Entries taken from a collection:
##############################

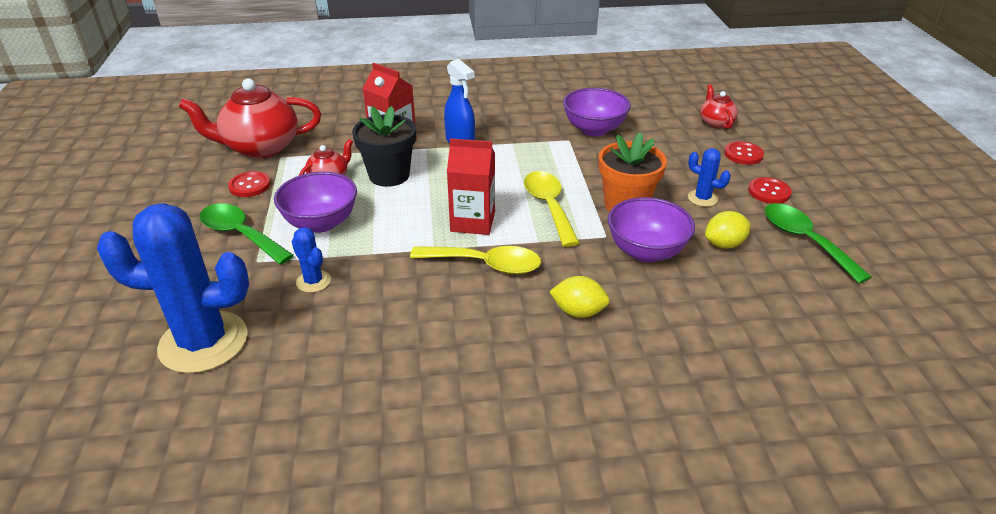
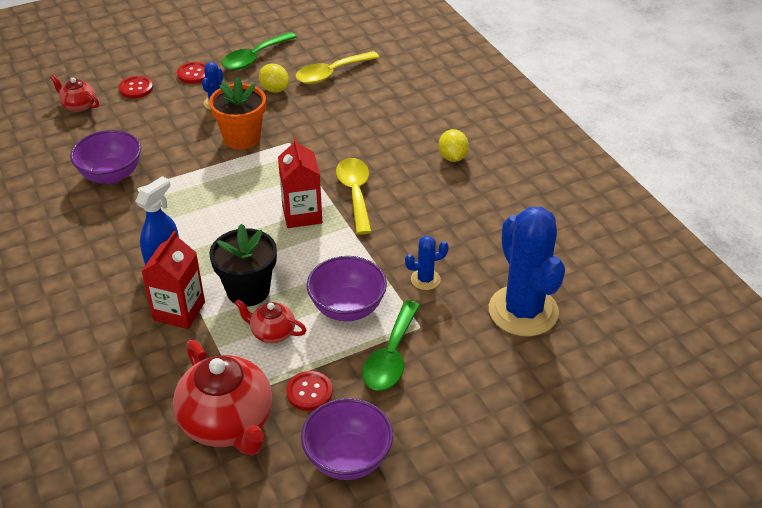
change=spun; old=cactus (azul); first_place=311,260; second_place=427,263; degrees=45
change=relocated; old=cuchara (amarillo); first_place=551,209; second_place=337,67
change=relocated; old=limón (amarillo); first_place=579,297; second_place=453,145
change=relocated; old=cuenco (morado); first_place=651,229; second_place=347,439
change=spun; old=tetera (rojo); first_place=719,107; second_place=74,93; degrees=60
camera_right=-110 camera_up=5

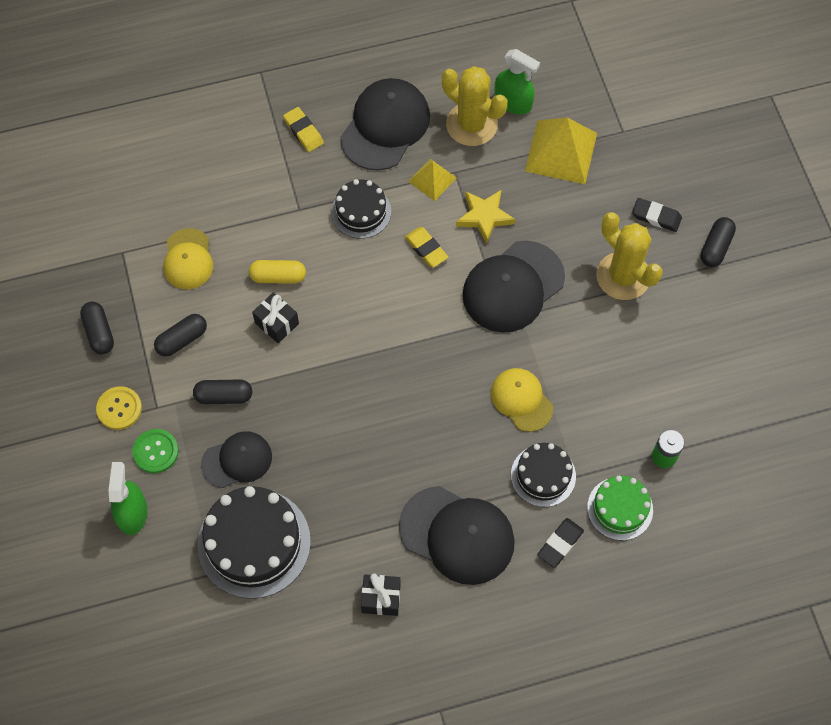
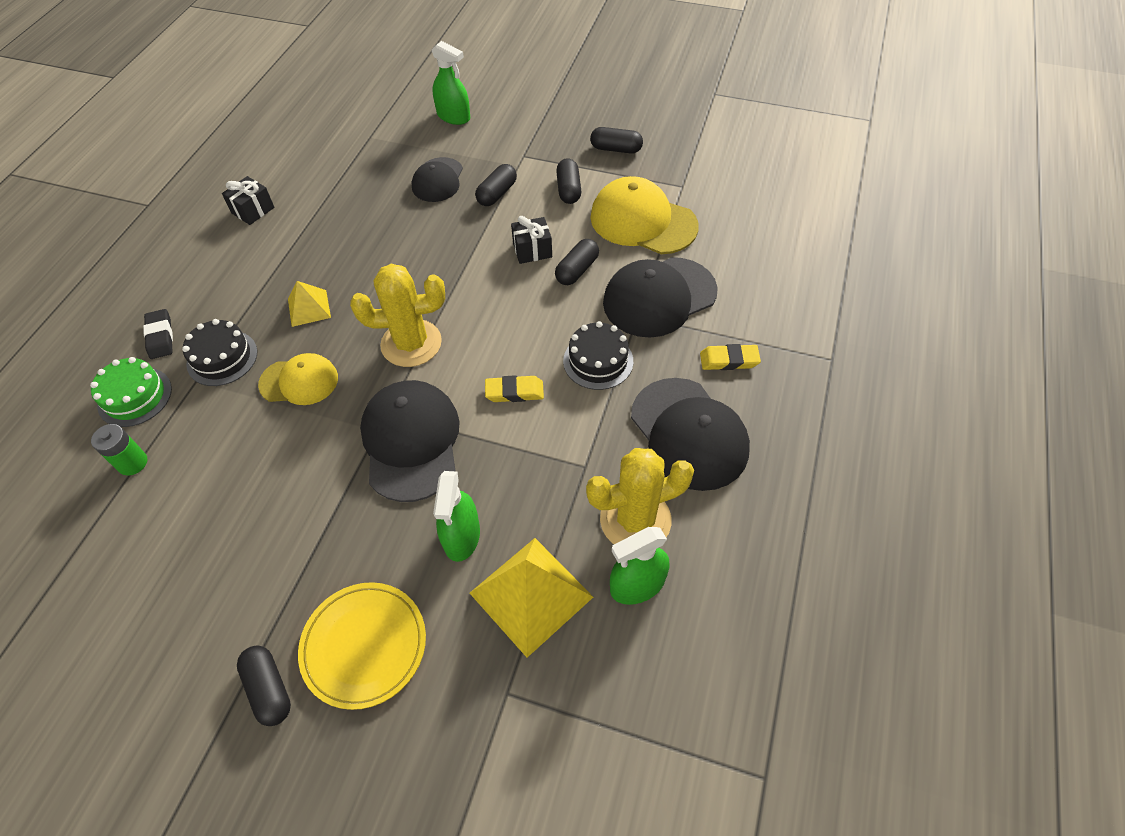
change=missing; old=botón (amarillo); first_place=119,408
change=missing; old=botón (verde); first_place=155,451
change=size; old=gorra (amarillo); first_place=188,258; second_place=644,215; factor=1.62
change=missing; old=tarta (negro); first_place=254,542
change=colour; old=cápsula (amarillo); new=cápsula (negro); first_place=277,272; second_place=577,262
change=relocated; old=gorra (negro); first_place=457,535; second_place=660,297
change=relocated; old=pirámide (amarillo); first_place=432,180; second_place=309,304
change=missing; old=estrella (amarillo); first_place=485,216
change=relocated; old=cactus (amarillo); first_place=629,256; second_place=397,315
change=exchanged; old=goma de borrar (negro); new=plato (amarillo); first_place=657,215; second_place=362,646
change=appeared; new=pulverizador (verde); second_place=456,516
camera_right=125 camera_up=-10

##############################

What you will do> Copy the records shown above in their entirety and exactly; images are to be left out.

Solution below>
change=spun; old=cactus (azul); first_place=311,260; second_place=427,263; degrees=45
change=relocated; old=cuchara (amarillo); first_place=551,209; second_place=337,67
change=relocated; old=limón (amarillo); first_place=579,297; second_place=453,145
change=relocated; old=cuenco (morado); first_place=651,229; second_place=347,439
change=spun; old=tetera (rojo); first_place=719,107; second_place=74,93; degrees=60
camera_right=-110 camera_up=5

change=missing; old=botón (amarillo); first_place=119,408
change=missing; old=botón (verde); first_place=155,451
change=size; old=gorra (amarillo); first_place=188,258; second_place=644,215; factor=1.62
change=missing; old=tarta (negro); first_place=254,542
change=colour; old=cápsula (amarillo); new=cápsula (negro); first_place=277,272; second_place=577,262
change=relocated; old=gorra (negro); first_place=457,535; second_place=660,297
change=relocated; old=pirámide (amarillo); first_place=432,180; second_place=309,304
change=missing; old=estrella (amarillo); first_place=485,216
change=relocated; old=cactus (amarillo); first_place=629,256; second_place=397,315
change=exchanged; old=goma de borrar (negro); new=plato (amarillo); first_place=657,215; second_place=362,646
change=appeared; new=pulverizador (verde); second_place=456,516
camera_right=125 camera_up=-10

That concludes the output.